## Data to process
____
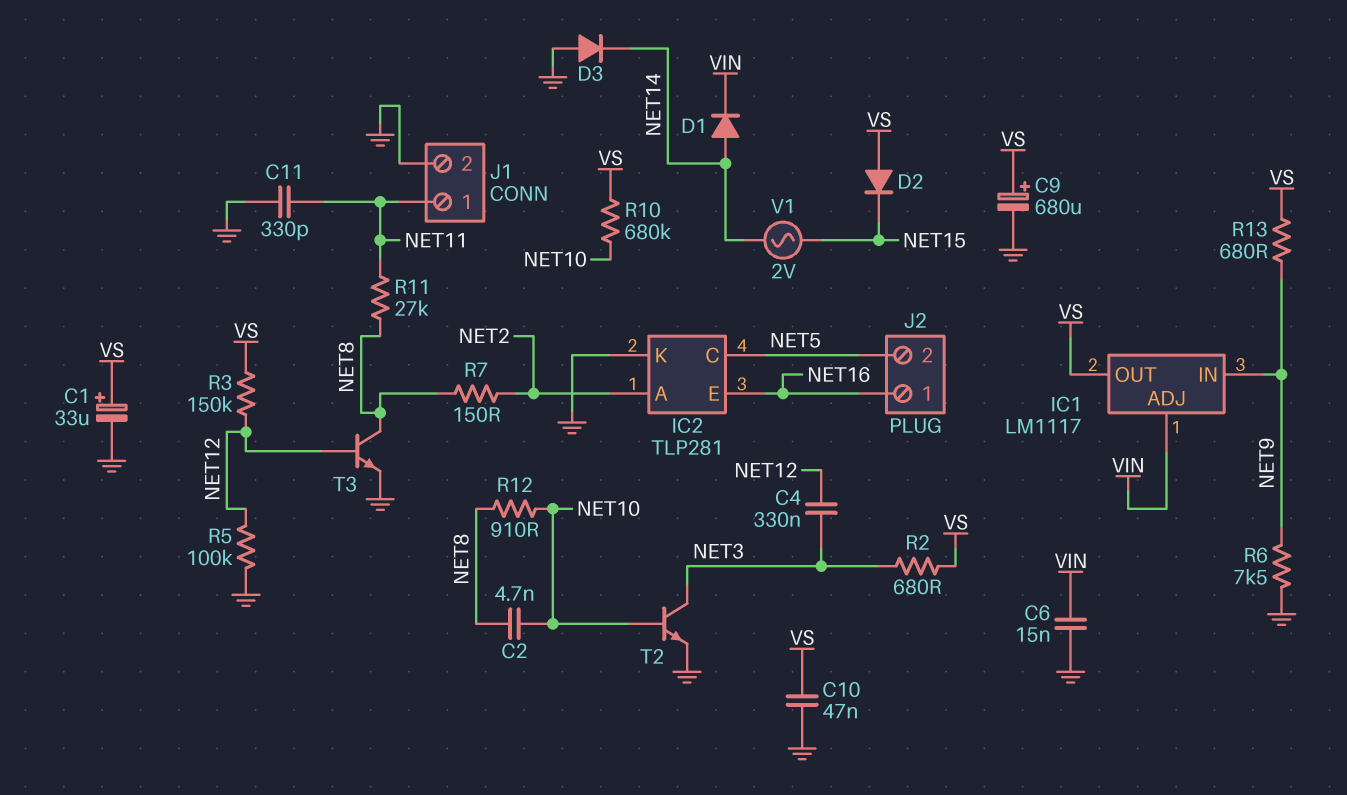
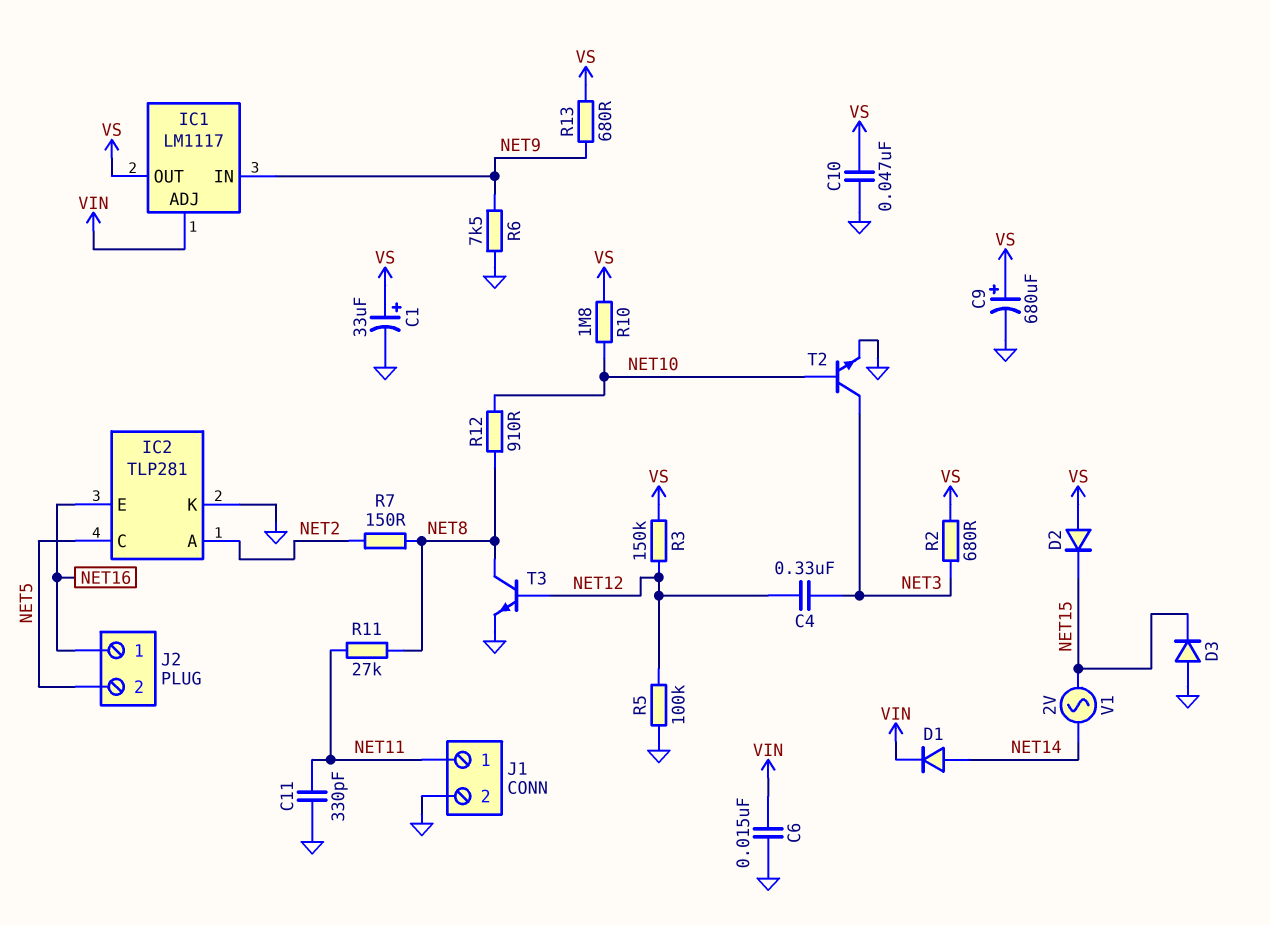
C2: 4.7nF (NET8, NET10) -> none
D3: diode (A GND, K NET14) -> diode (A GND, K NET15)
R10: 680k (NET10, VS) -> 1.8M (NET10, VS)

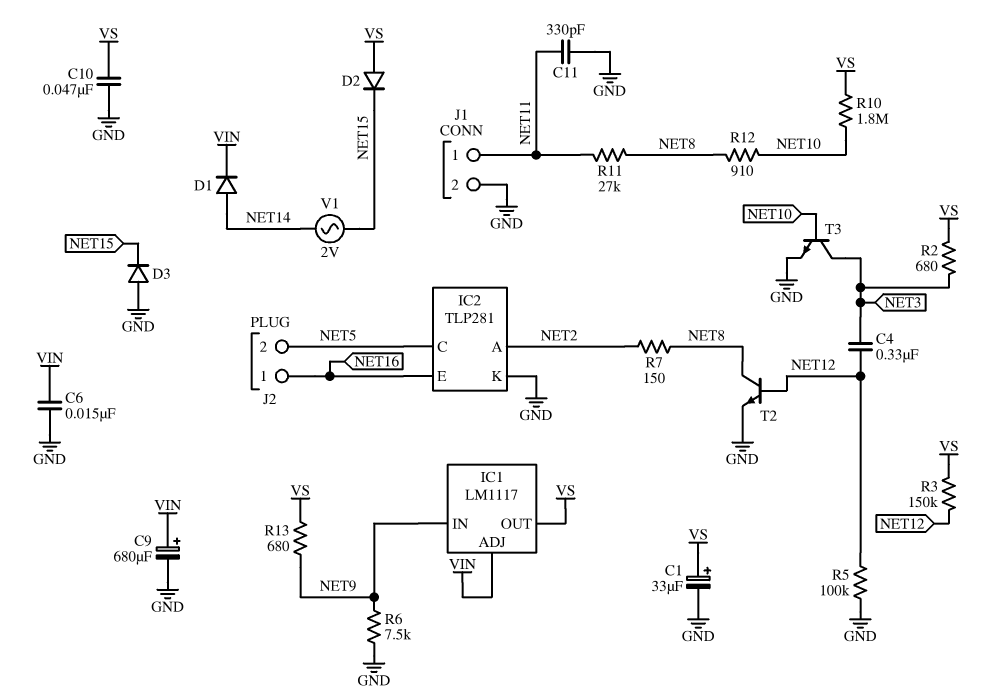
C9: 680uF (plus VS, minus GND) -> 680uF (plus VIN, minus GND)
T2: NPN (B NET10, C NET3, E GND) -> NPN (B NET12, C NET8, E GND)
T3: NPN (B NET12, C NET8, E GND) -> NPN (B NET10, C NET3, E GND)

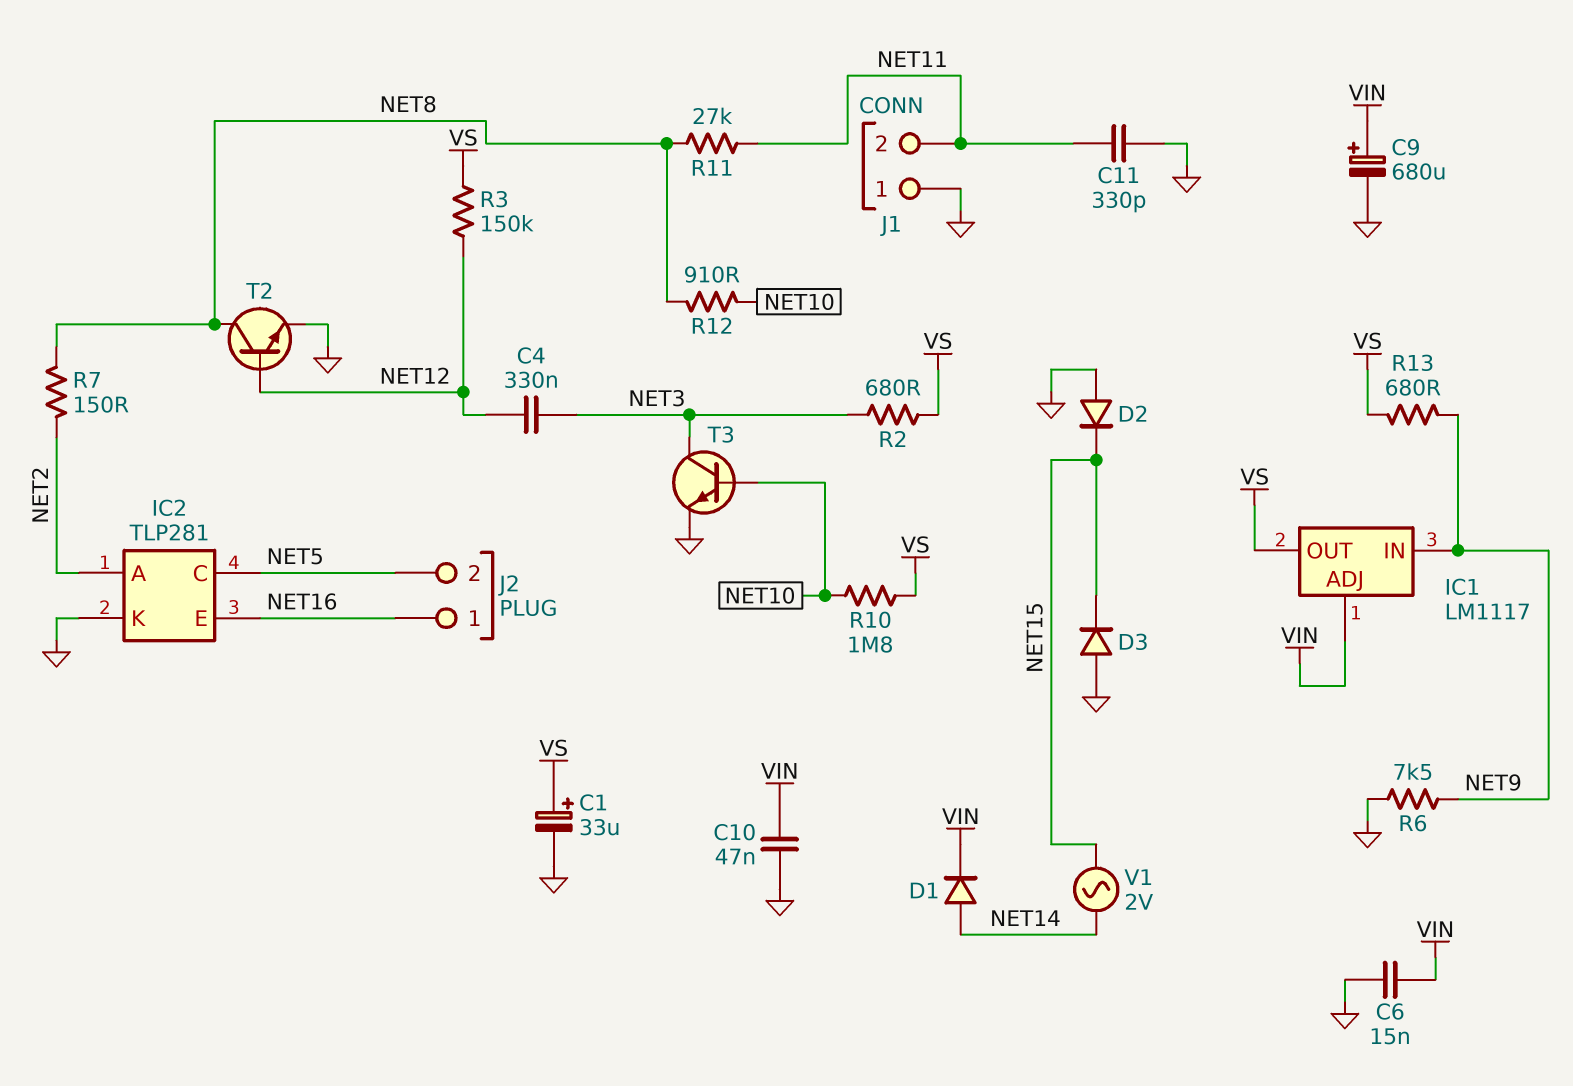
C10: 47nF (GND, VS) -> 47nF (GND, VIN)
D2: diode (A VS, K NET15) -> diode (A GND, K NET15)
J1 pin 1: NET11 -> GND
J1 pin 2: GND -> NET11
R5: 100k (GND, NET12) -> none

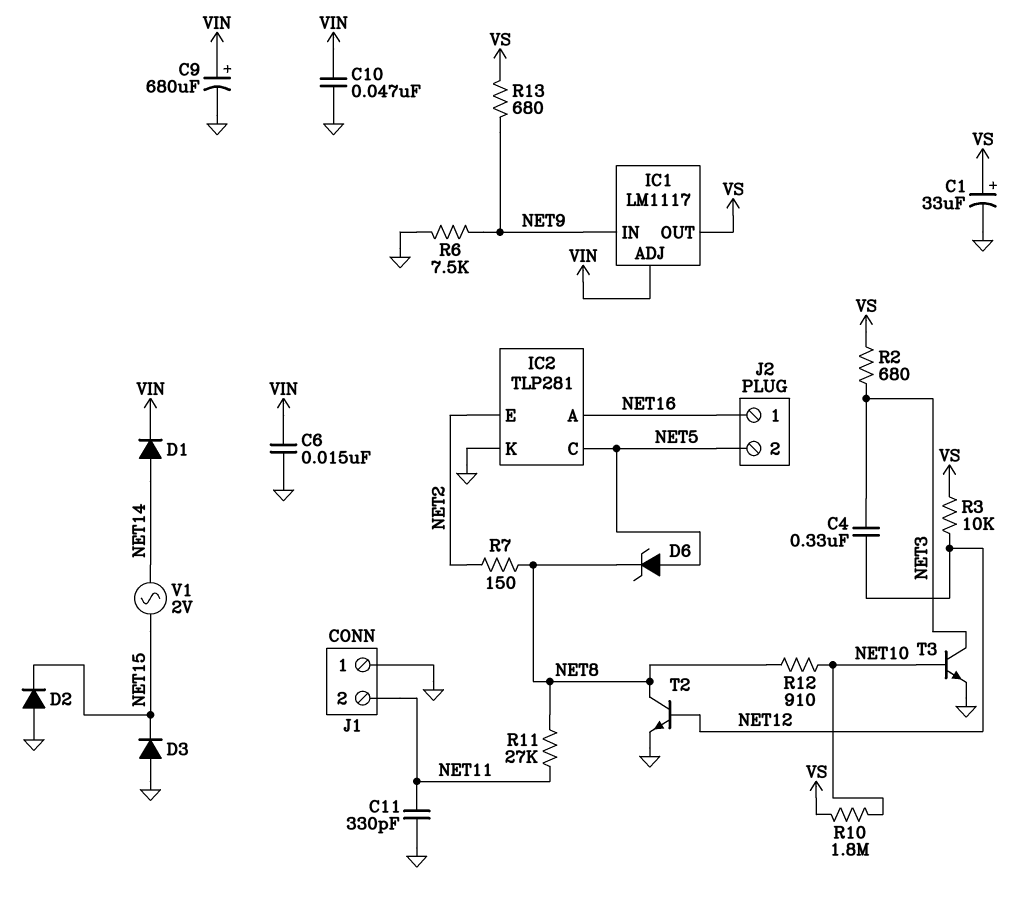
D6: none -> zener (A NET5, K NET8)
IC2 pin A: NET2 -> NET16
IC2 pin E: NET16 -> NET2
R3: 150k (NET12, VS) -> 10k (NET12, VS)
____
## Your goal
Since the pictures are not part of the copy, please transcribe only the lines above from the one with "D3: diode (A" through the one with "D2: diode (A", exactly and with both ends.

## Result
D3: diode (A GND, K NET14) -> diode (A GND, K NET15)
R10: 680k (NET10, VS) -> 1.8M (NET10, VS)

C9: 680uF (plus VS, minus GND) -> 680uF (plus VIN, minus GND)
T2: NPN (B NET10, C NET3, E GND) -> NPN (B NET12, C NET8, E GND)
T3: NPN (B NET12, C NET8, E GND) -> NPN (B NET10, C NET3, E GND)

C10: 47nF (GND, VS) -> 47nF (GND, VIN)
D2: diode (A VS, K NET15) -> diode (A GND, K NET15)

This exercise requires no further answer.